Records for processing -
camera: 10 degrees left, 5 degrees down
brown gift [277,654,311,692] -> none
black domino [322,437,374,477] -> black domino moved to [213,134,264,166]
* * *
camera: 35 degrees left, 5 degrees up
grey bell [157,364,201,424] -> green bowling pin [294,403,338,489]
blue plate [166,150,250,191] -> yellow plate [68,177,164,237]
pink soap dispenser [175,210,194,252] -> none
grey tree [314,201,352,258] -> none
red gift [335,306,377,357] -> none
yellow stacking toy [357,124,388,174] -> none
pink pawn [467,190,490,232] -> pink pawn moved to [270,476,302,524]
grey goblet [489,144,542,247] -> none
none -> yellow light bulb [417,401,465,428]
--
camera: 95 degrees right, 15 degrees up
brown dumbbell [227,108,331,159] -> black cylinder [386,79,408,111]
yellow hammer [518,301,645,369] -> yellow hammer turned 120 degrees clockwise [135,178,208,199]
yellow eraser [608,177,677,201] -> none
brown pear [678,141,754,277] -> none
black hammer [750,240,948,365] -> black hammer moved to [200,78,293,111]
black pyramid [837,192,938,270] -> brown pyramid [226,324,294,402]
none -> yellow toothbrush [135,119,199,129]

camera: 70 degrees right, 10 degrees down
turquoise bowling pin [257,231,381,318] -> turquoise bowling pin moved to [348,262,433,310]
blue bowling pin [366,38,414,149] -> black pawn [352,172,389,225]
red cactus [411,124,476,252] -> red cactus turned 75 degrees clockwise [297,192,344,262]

What to work on - Look above for the line holding "blue bowling pin". Print it and every line after it, exactly, through the line holding "red cactus [411,124,476,252]".

Output of the task -
blue bowling pin [366,38,414,149] -> black pawn [352,172,389,225]
red cactus [411,124,476,252] -> red cactus turned 75 degrees clockwise [297,192,344,262]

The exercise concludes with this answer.